## Work to be completed:
The response should contain all of the data below, reproduced exactly, and no pictures.

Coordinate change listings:
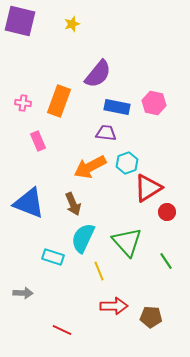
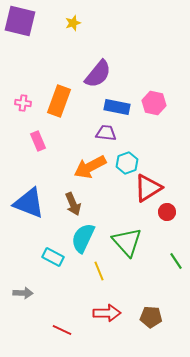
yellow star: moved 1 px right, 1 px up
cyan rectangle: rotated 10 degrees clockwise
green line: moved 10 px right
red arrow: moved 7 px left, 7 px down
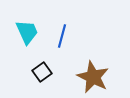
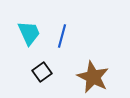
cyan trapezoid: moved 2 px right, 1 px down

## Answer to this task:
yellow star: moved 1 px right, 1 px up
cyan rectangle: rotated 10 degrees clockwise
green line: moved 10 px right
red arrow: moved 7 px left, 7 px down
cyan trapezoid: moved 2 px right, 1 px down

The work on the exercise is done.